(Task requirements)
None of the images should appear in your copy. Transcribe the data in full.

(The data)
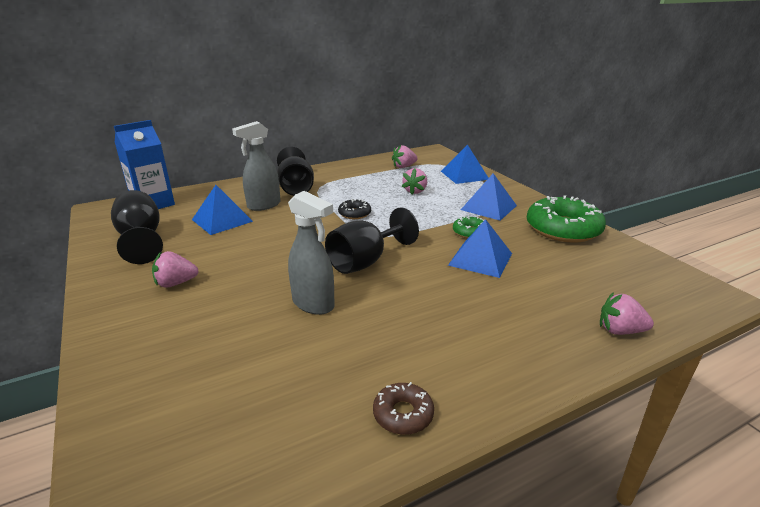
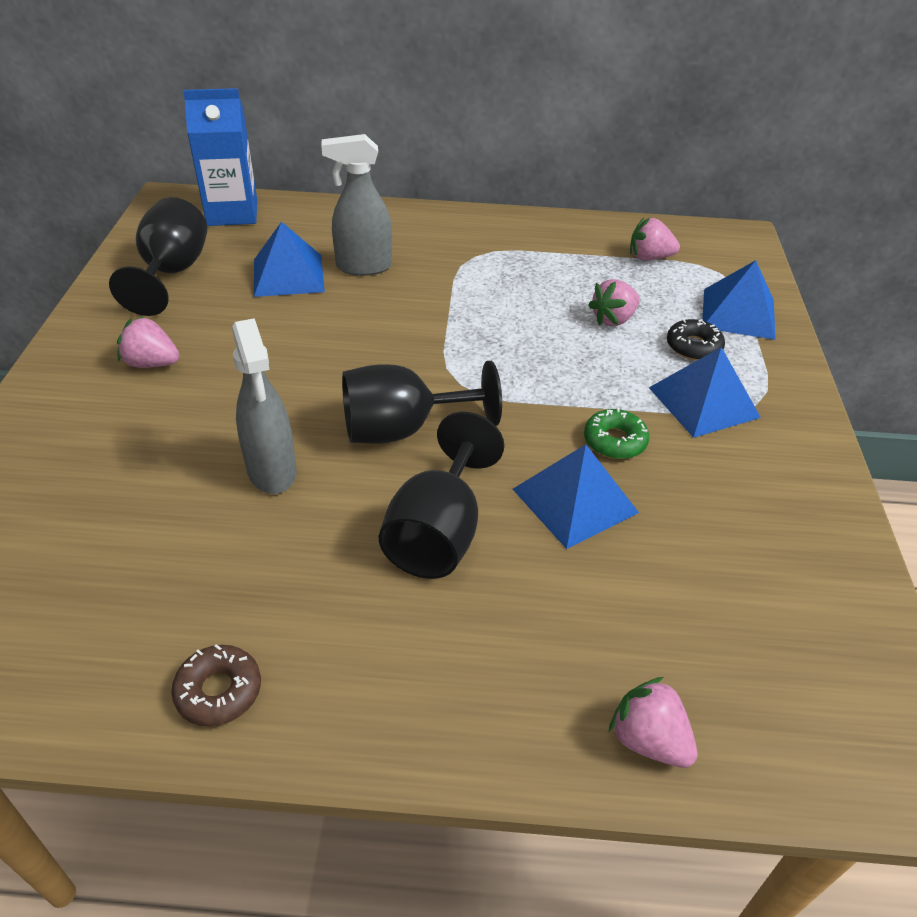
camera: 30 degrees right, 15 degrees up
(296, 188) = (437, 247): black goblet -> black goblet (438, 533)
(354, 214) = (473, 331): black donut -> black donut (693, 346)
(563, 229) = (789, 503): green donut -> none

(Task response)
camera: 30 degrees right, 15 degrees up
(296, 188) = (437, 247): black goblet -> black goblet (438, 533)
(354, 214) = (473, 331): black donut -> black donut (693, 346)
(563, 229) = (789, 503): green donut -> none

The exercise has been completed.